● Assigned task:
Every line below from the one containing "door: (289, 379) -> (201, 298), hinge flipped" through the one containing "plant: (163, 34) -> (38, 176), added" is to be printed exactly, with the pictures omitted.

(Layout difference data)
--*--
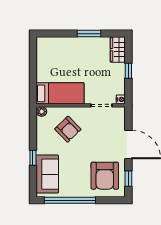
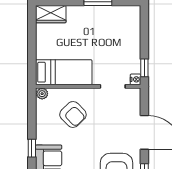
wardrobe: (118, 50) -> (51, 14), moved, turned -90
window: (128, 71) -> (144, 68), moved

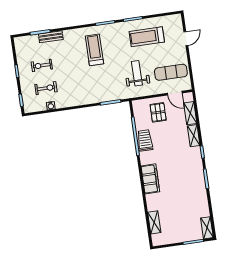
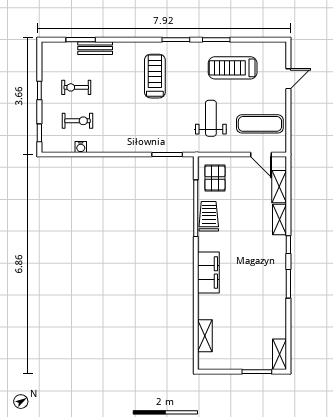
pallet: (158, 112) -> (215, 178), moved

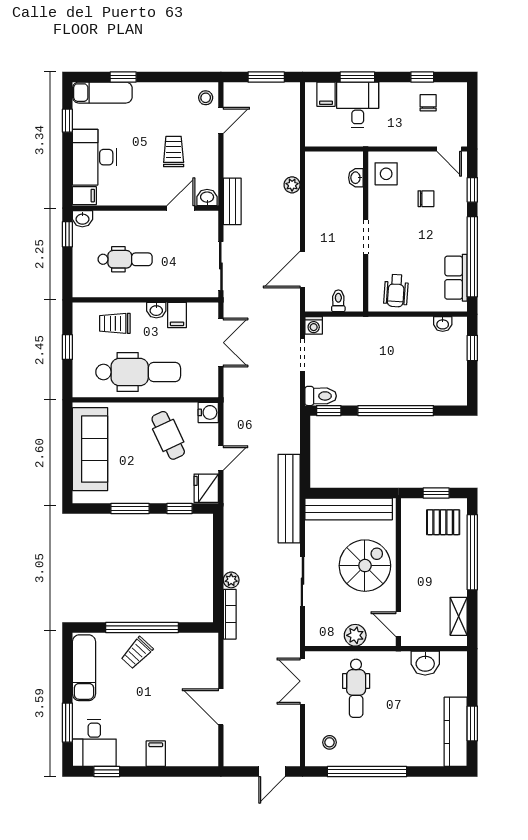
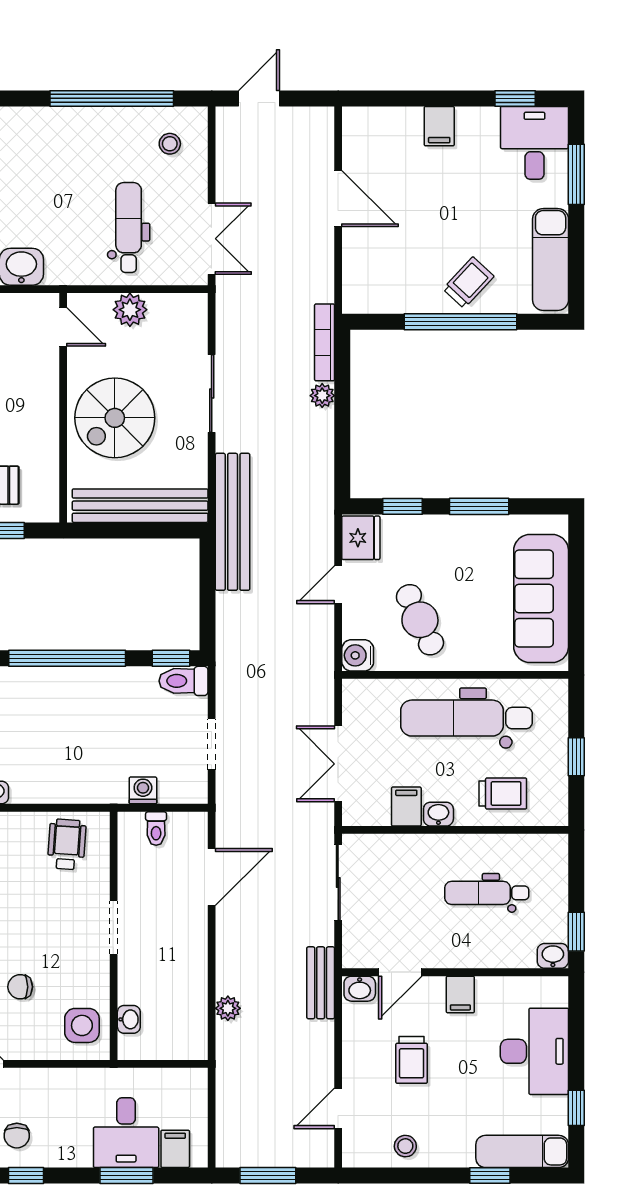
stool: (206, 98) -> (405, 1146), moved
filing cabinet: (84, 196) -> (460, 994), moved, turned -90
washing machine: (314, 325) -> (143, 790), moved

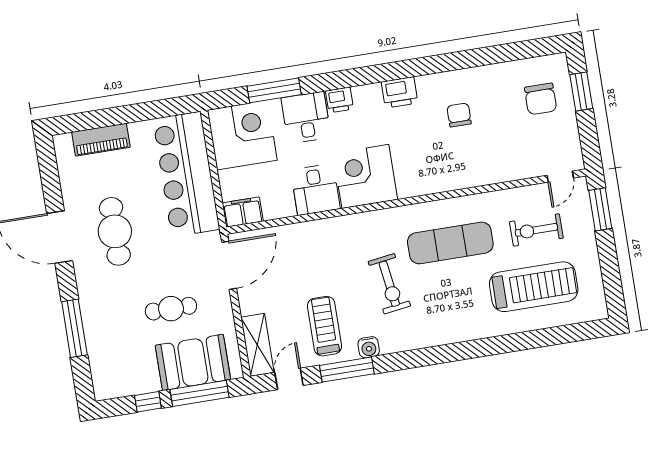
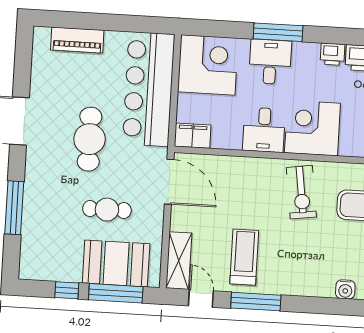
window: (274, 90) -> (278, 32), moved
printer: (339, 100) -> (333, 54), moved
cafe table: (115, 231) -> (90, 139), moved
door: (229, 265) -> (169, 182), hinge flipped
exercise bike: (389, 284) -> (301, 192), moved
water cooler: (369, 347) -> (345, 289), moved
door: (289, 379) -> (201, 298), hinge flipped

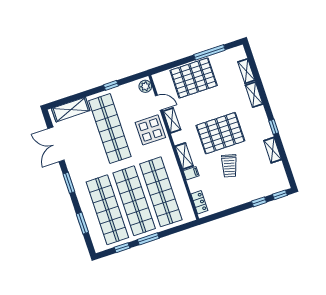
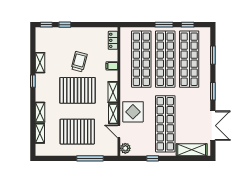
window: (210, 52) -> (90, 158), moved
pallet: (194, 78) -> (77, 132), moved
shelving: (184, 156) -> (113, 92), moved

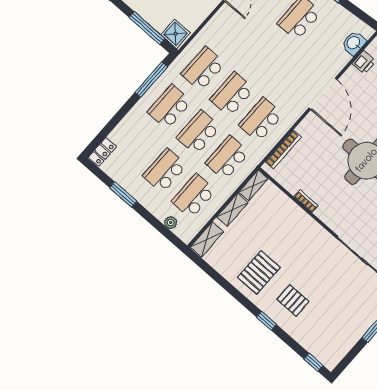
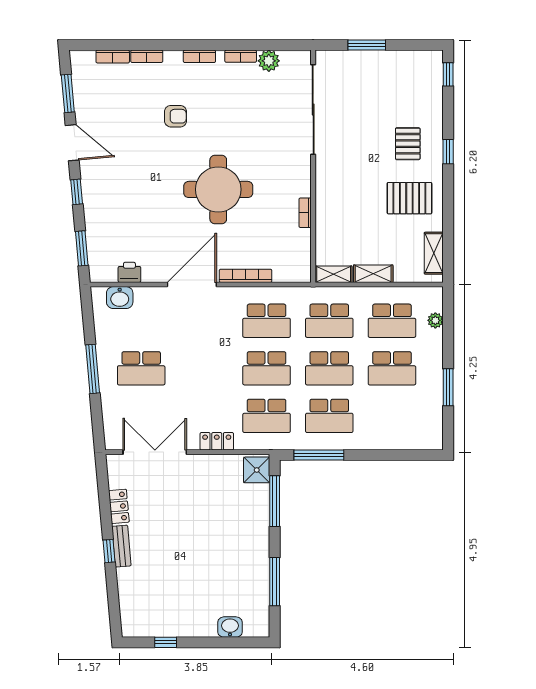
bookcase: (283, 149) -> (246, 276), moved
locker: (102, 152) -> (217, 441), moved
shelving: (207, 239) -> (434, 253), moved, turned 90

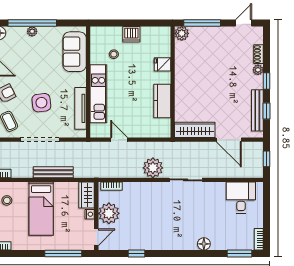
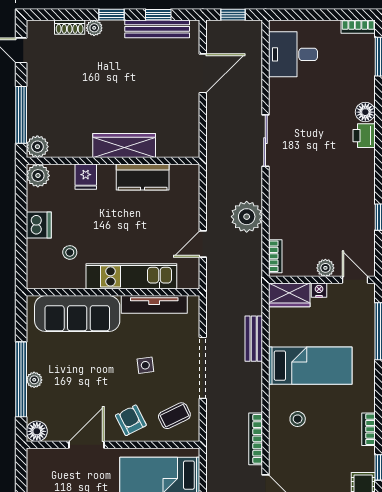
plant: (163, 34) -> (38, 176), added
sofa: (75, 52) -> (77, 314), width x1.36
side table: (41, 103) -> (145, 365), width x0.54, depth x0.54
wardrobe: (195, 130) -> (124, 146), moved, turned 90
plant: (153, 168) -> (247, 217), moved
bench: (53, 172) -> (254, 339), width x0.73
plant: (109, 213) -> (325, 268), width x0.53, depth x0.53
printer: (189, 243) -> (364, 136), added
--*--
● Task answer:
door: (289, 379) -> (201, 298), hinge flipped

window: (210, 52) -> (90, 158), moved
pallet: (194, 78) -> (77, 132), moved
shelving: (184, 156) -> (113, 92), moved

bookcase: (283, 149) -> (246, 276), moved
locker: (102, 152) -> (217, 441), moved
shelving: (207, 239) -> (434, 253), moved, turned 90

plant: (163, 34) -> (38, 176), added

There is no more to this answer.